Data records
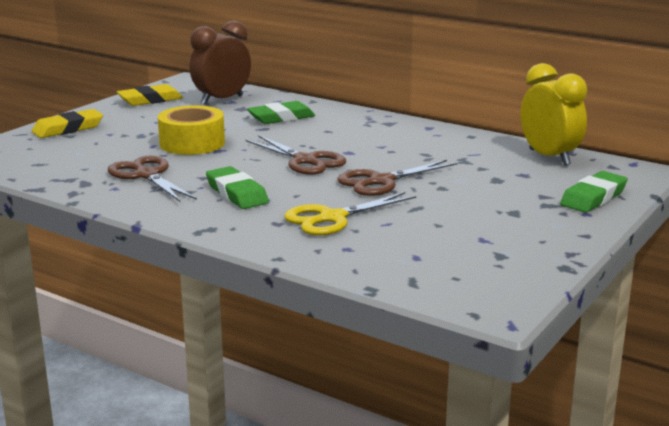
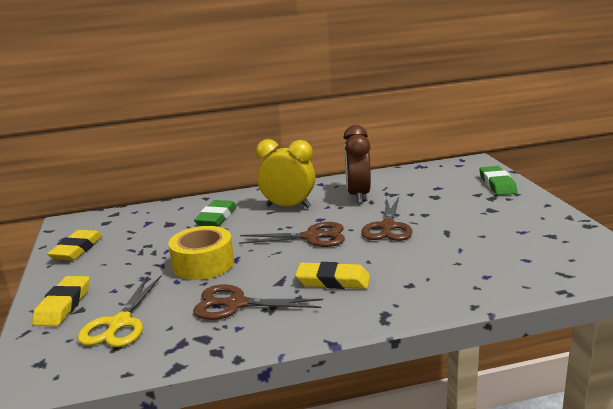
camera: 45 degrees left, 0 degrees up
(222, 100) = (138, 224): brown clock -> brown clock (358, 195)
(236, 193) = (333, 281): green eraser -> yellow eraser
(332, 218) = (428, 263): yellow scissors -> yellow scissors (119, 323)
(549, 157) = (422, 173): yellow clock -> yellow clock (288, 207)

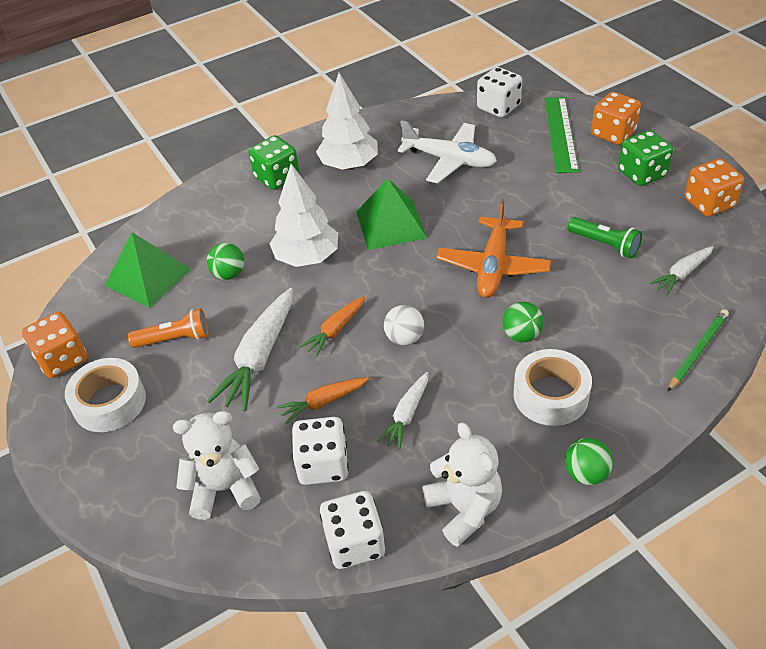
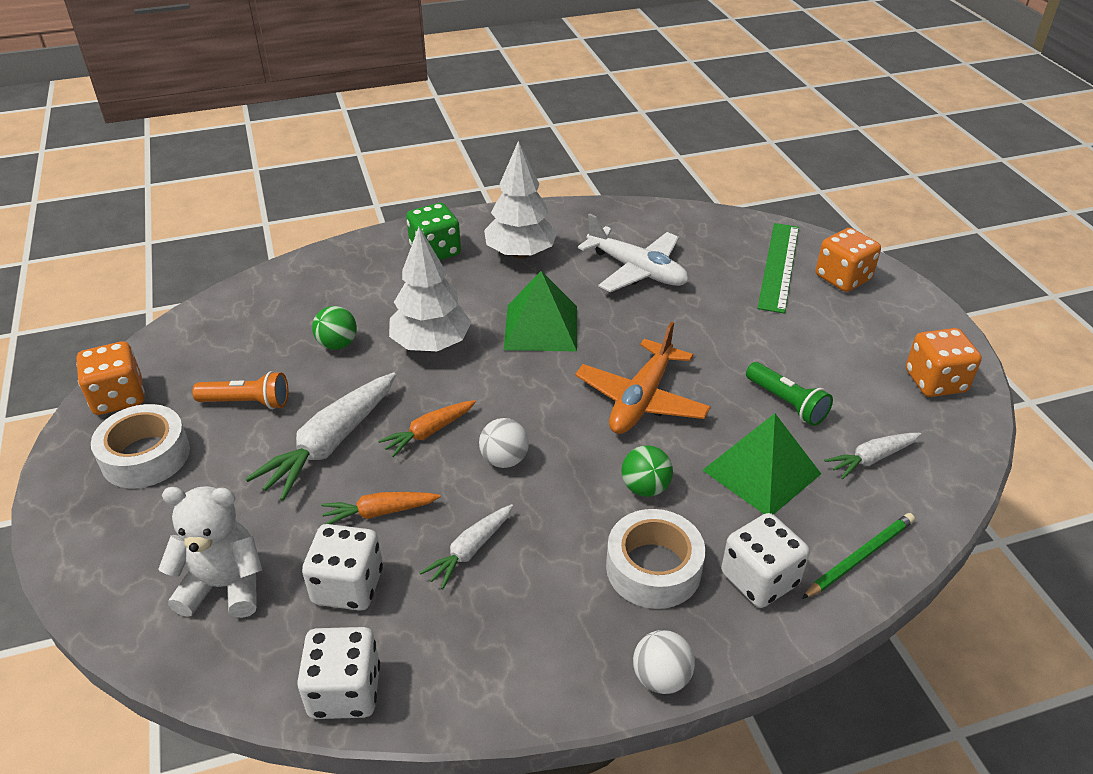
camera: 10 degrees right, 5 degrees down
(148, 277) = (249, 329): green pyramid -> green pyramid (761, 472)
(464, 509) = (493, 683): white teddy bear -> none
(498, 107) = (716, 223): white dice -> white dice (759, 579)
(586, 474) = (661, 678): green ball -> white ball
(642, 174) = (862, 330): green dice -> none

• _Required action_:
The response should be the lines from the one containing "(464, 509) = (493, 683): white" through the last line of the data, set down exactly and with no other line.

• _Response area_:
(464, 509) = (493, 683): white teddy bear -> none
(498, 107) = (716, 223): white dice -> white dice (759, 579)
(586, 474) = (661, 678): green ball -> white ball
(642, 174) = (862, 330): green dice -> none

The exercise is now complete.